[[ The input, beginning ]]
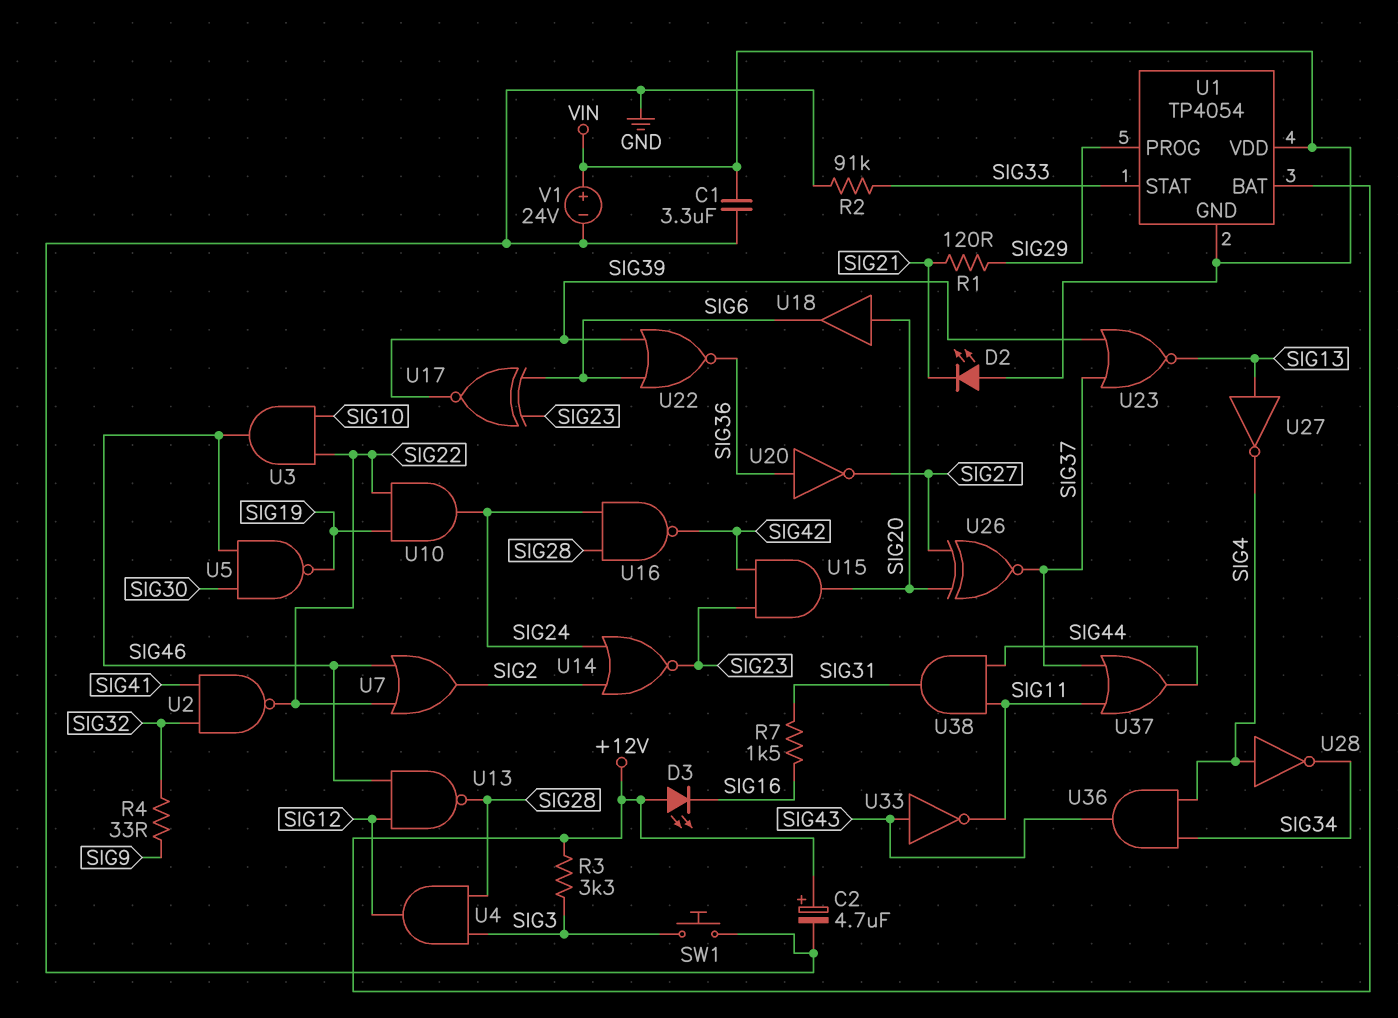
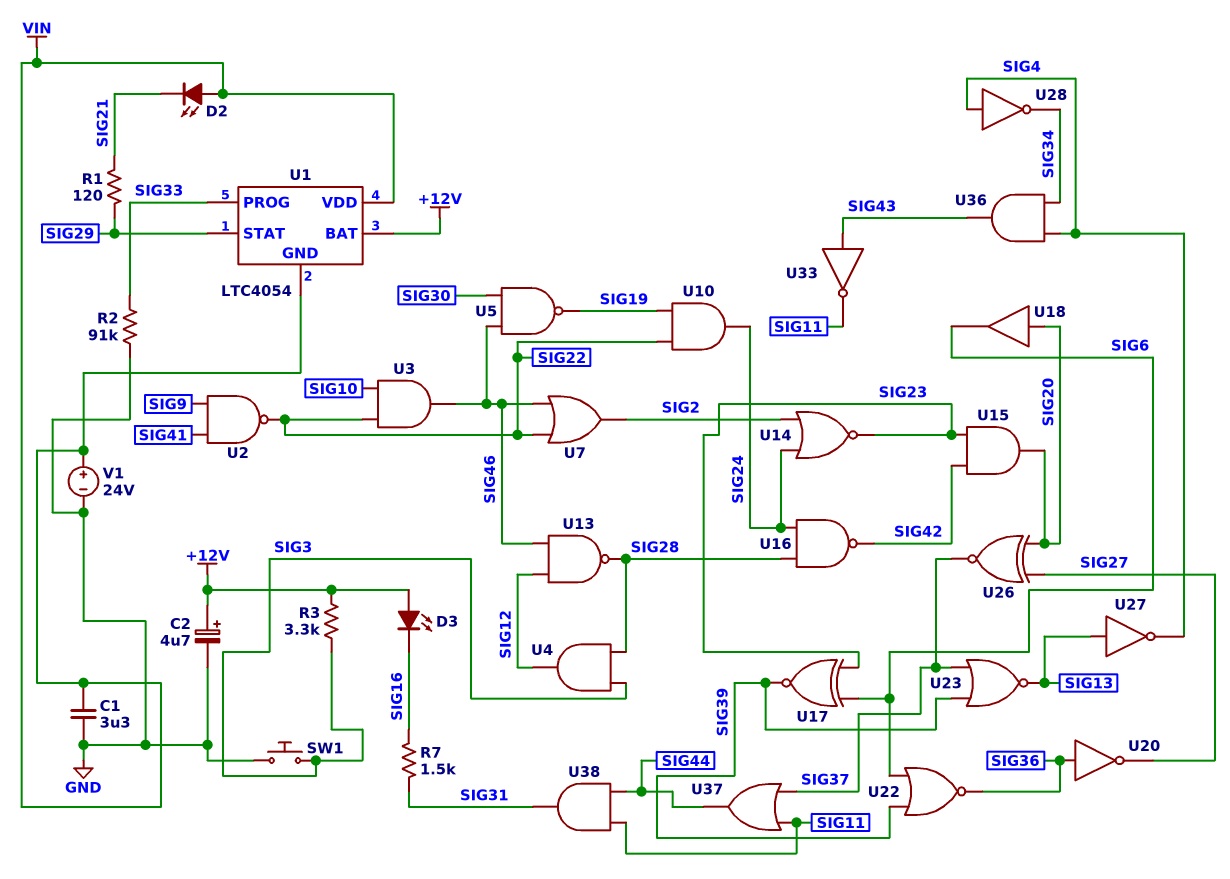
R4: 33 (SIG9, SIG32) -> none
U1: TP4054 -> LTC4054
U1 pin PROG: SIG29 -> SIG33
U1 pin STAT: SIG33 -> SIG29
U2: NAND (in SIG32, in SIG41, out SIG22) -> NAND (in SIG9, in SIG41, out SIG22)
[[ The input, end ]]
- [Problem statement]
Write out every line above exactly as it is, leaving out the pictures.

- [Written reply]
R4: 33 (SIG9, SIG32) -> none
U1: TP4054 -> LTC4054
U1 pin PROG: SIG29 -> SIG33
U1 pin STAT: SIG33 -> SIG29
U2: NAND (in SIG32, in SIG41, out SIG22) -> NAND (in SIG9, in SIG41, out SIG22)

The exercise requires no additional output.